- **Before-and-after object listings**
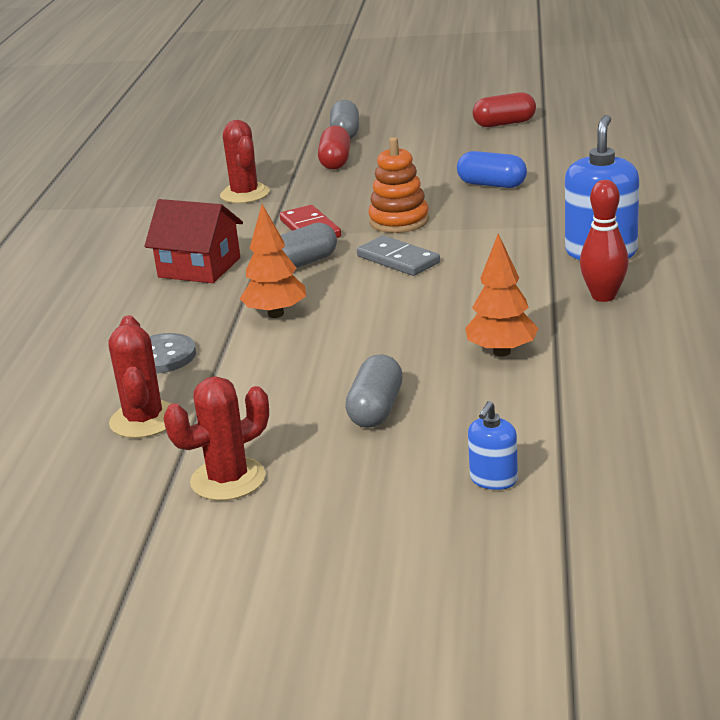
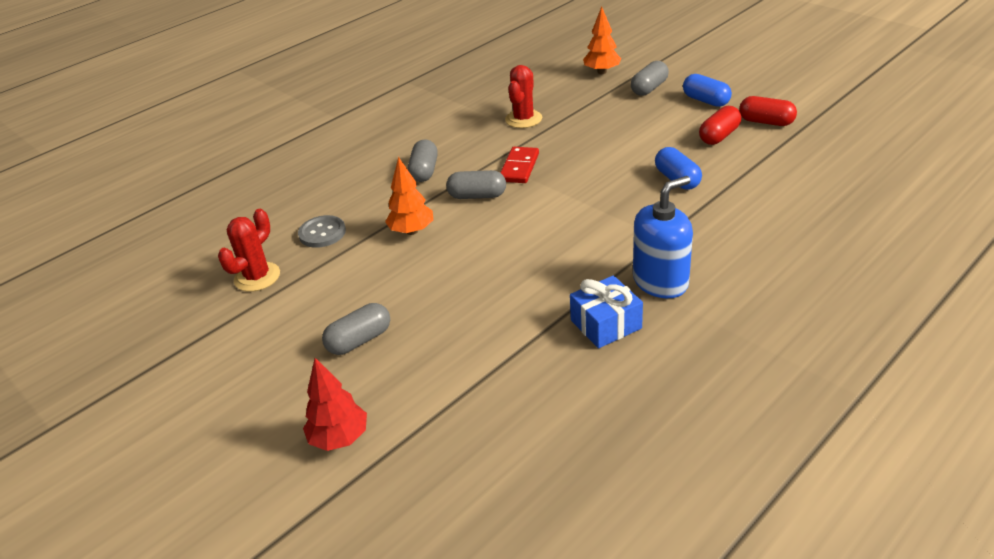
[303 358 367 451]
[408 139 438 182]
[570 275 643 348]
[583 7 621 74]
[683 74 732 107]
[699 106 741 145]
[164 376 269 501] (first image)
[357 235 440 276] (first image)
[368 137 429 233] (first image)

--

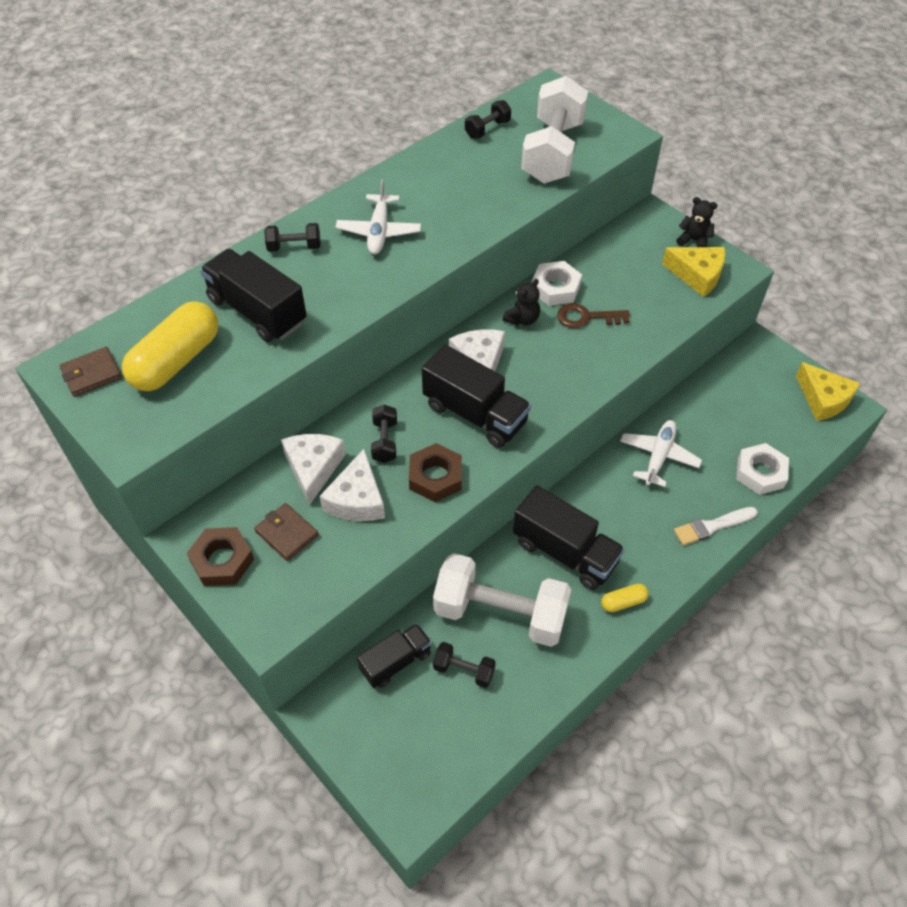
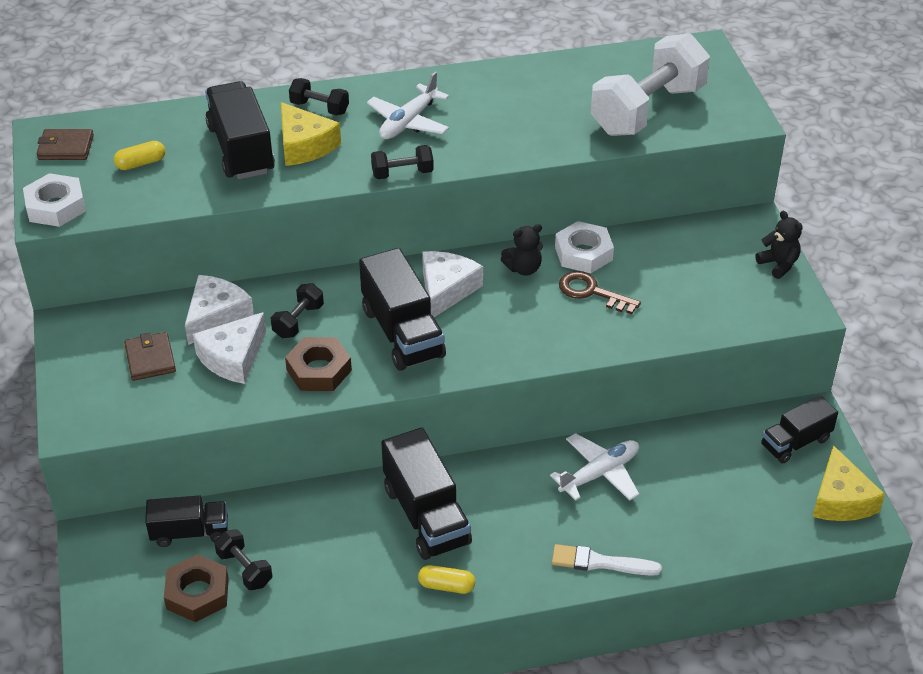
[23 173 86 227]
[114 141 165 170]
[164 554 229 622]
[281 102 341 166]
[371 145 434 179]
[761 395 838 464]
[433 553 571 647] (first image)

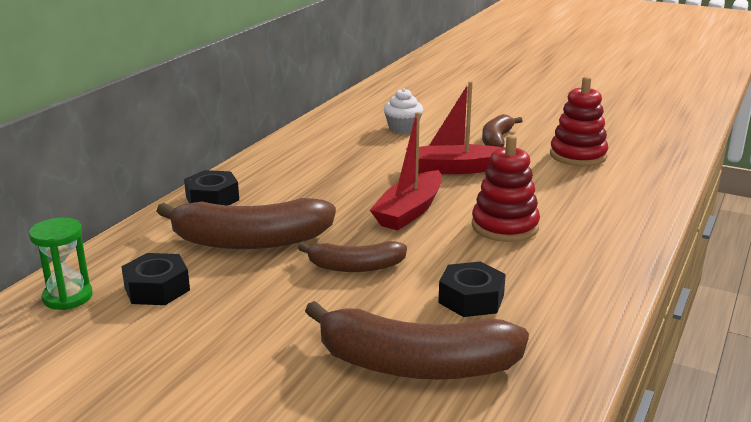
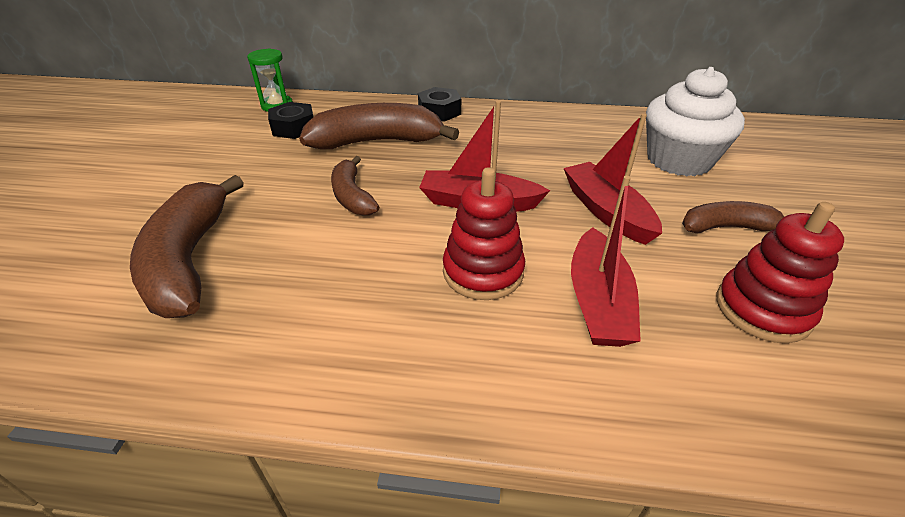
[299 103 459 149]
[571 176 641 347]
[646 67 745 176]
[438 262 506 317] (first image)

- **TASK OBJECTIVE**
Repeat exactly the lines above from the one with "[699 106 741 145]" up to and including the one with "[368 137 429 233] (first image)". No other line belongs in the reply.

- **SOLUTION FOR THIS EXERCISE**
[699 106 741 145]
[164 376 269 501] (first image)
[357 235 440 276] (first image)
[368 137 429 233] (first image)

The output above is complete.